--- Action item ---
Write out word for word the lines from the one holding "Export Settings: [444,169,708,352]" through the end of the data, and only those lines. Pictures stay out.

--- Raw data ---
>>

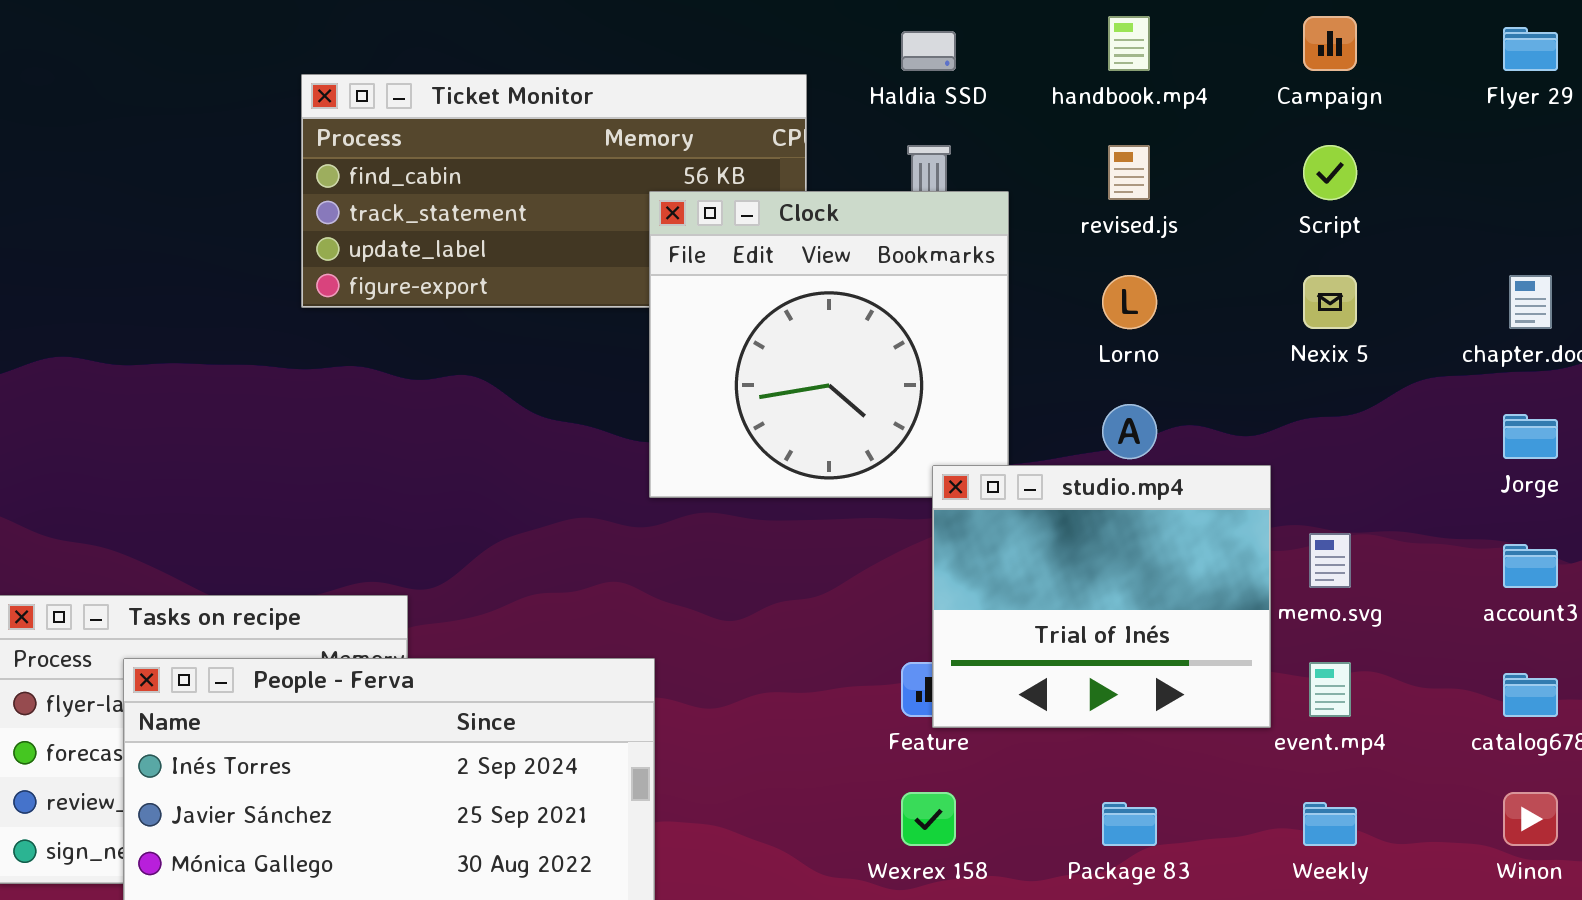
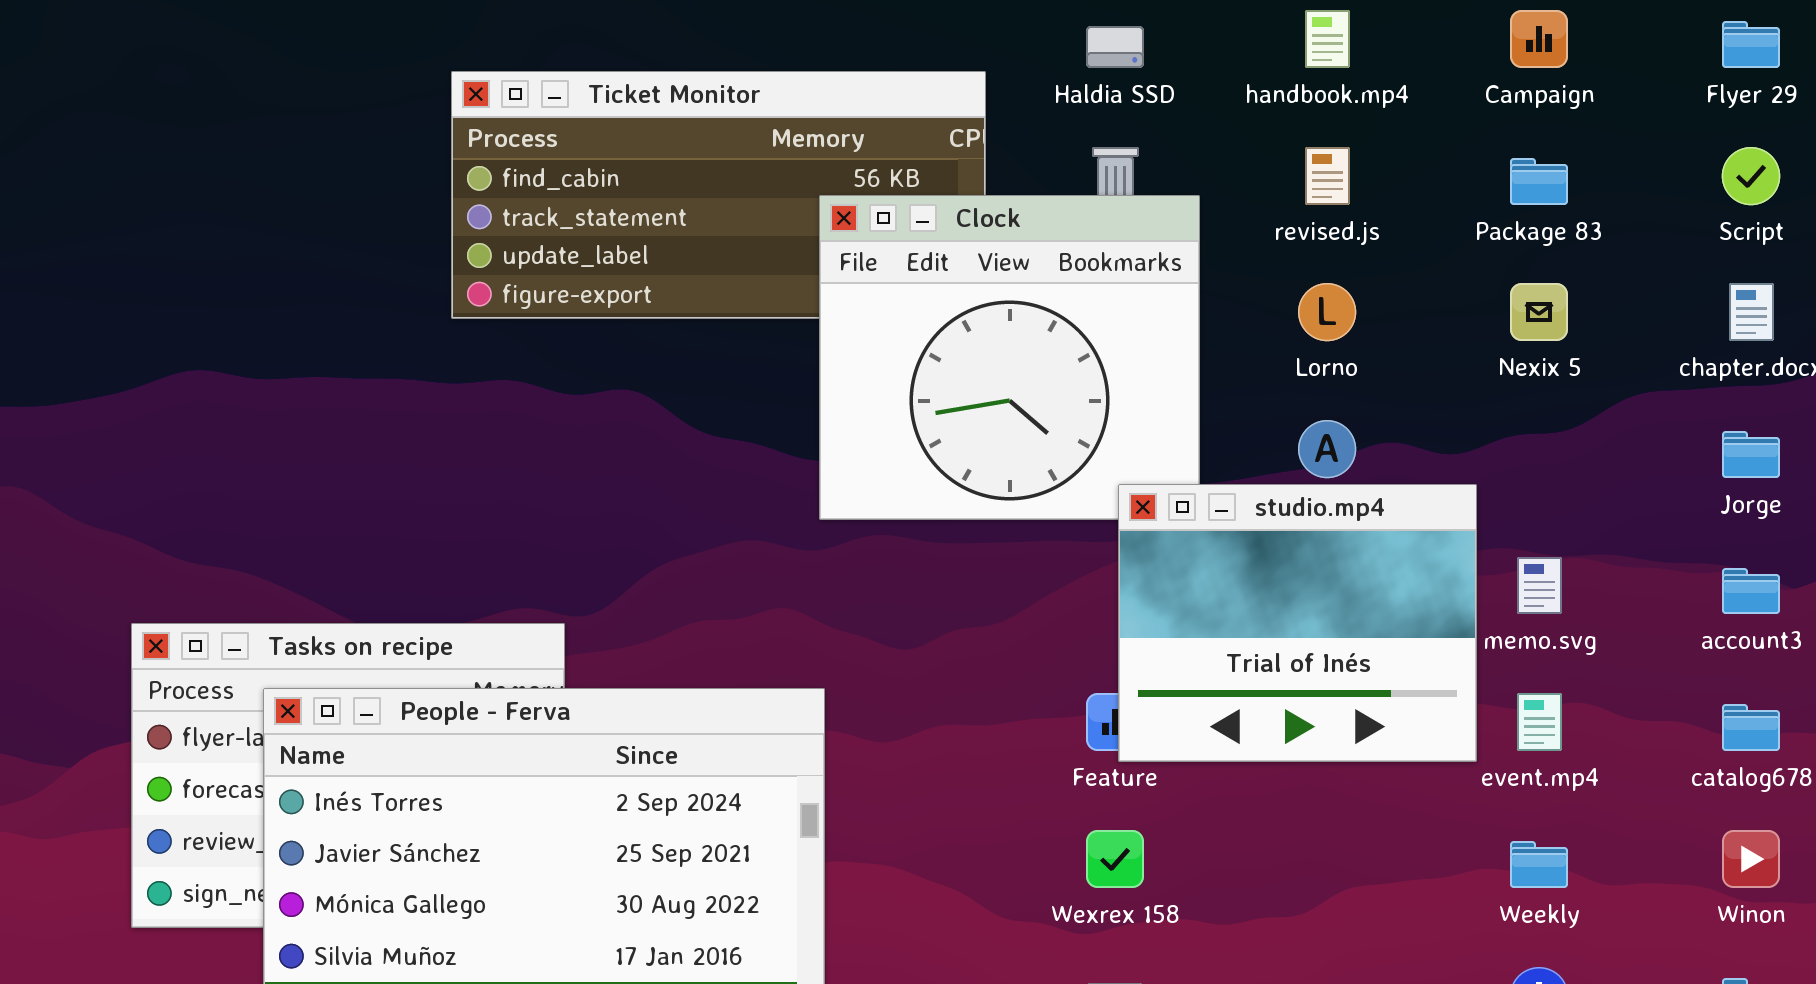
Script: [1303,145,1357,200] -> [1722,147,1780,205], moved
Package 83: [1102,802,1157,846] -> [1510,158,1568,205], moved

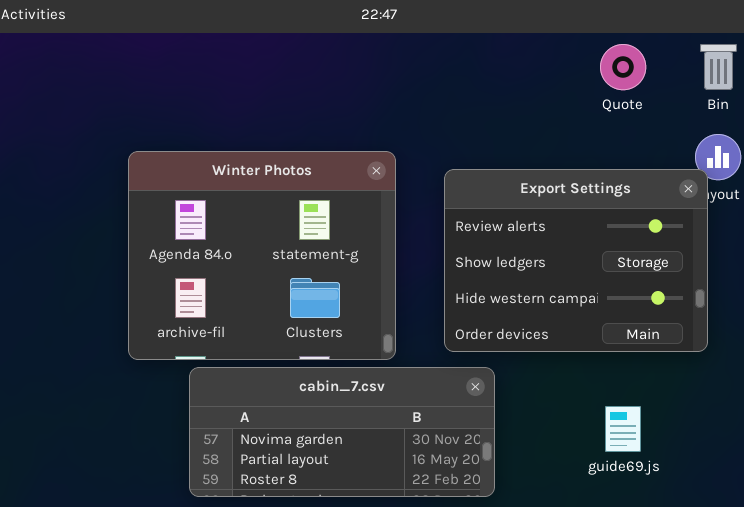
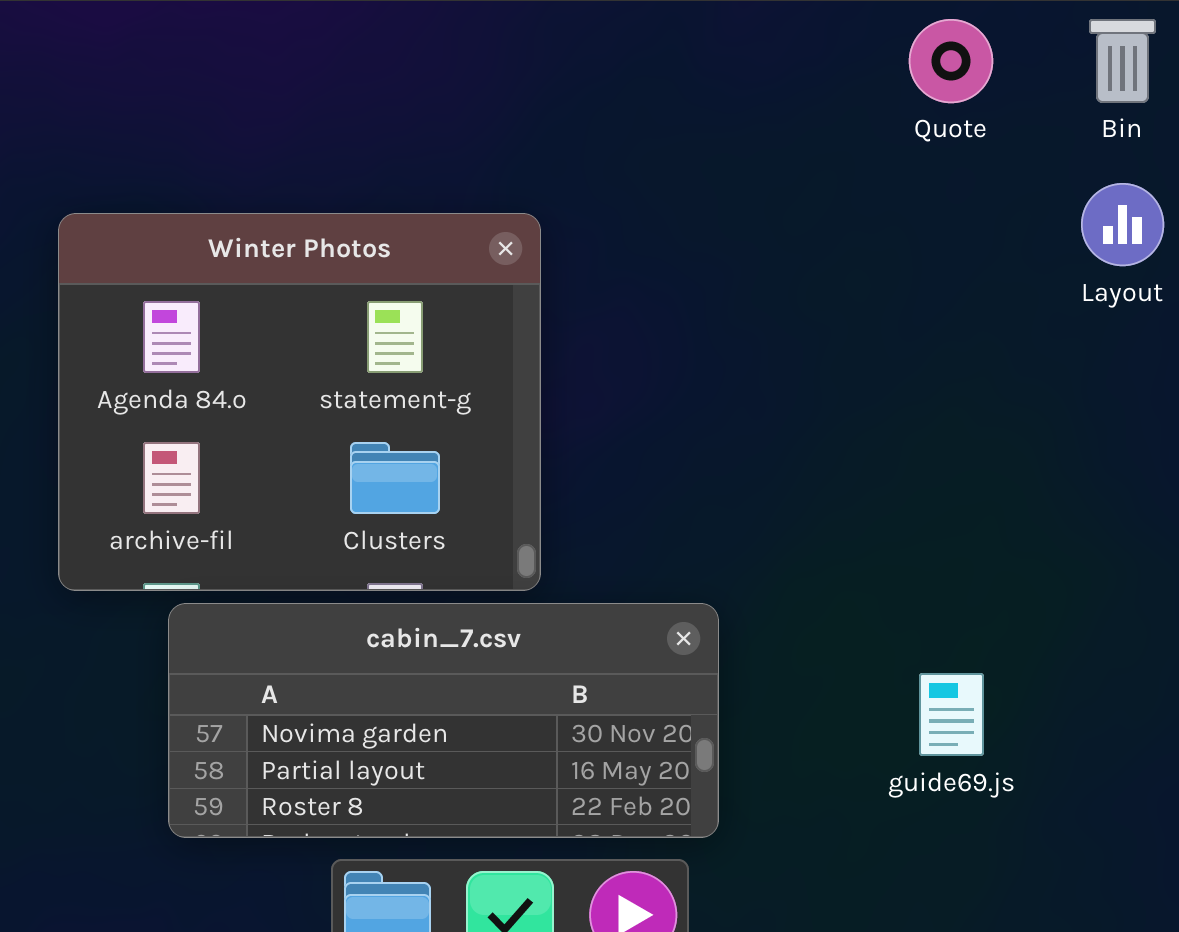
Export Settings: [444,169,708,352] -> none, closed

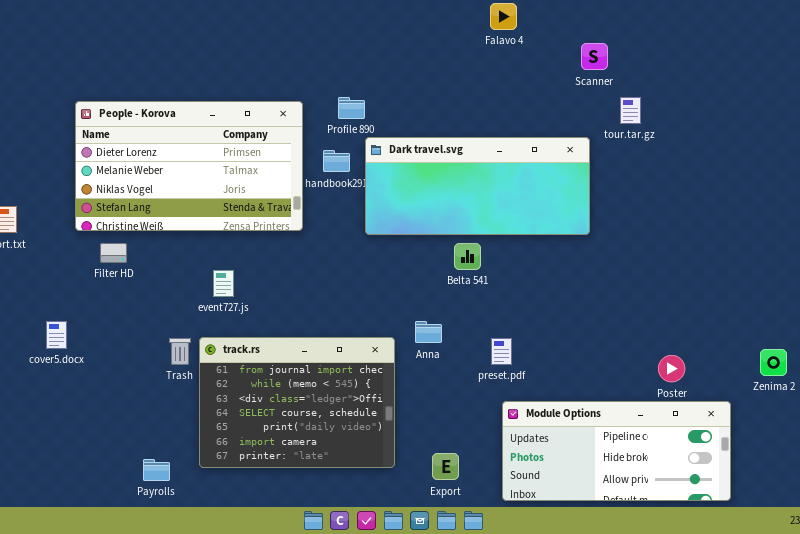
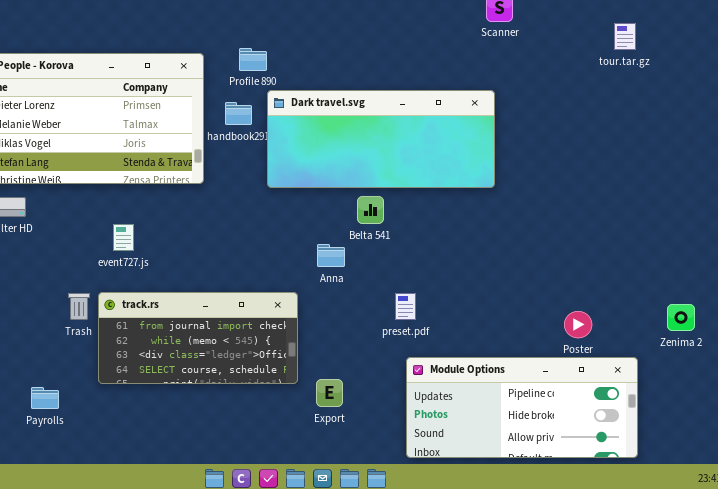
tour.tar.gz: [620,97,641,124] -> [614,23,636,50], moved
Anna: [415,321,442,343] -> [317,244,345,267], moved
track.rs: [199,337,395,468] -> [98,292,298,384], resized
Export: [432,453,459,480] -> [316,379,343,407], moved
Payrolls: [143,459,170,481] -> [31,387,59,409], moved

<<

--- Your response ---
Export Settings: [444,169,708,352] -> none, closed

tour.tar.gz: [620,97,641,124] -> [614,23,636,50], moved
Anna: [415,321,442,343] -> [317,244,345,267], moved
track.rs: [199,337,395,468] -> [98,292,298,384], resized
Export: [432,453,459,480] -> [316,379,343,407], moved
Payrolls: [143,459,170,481] -> [31,387,59,409], moved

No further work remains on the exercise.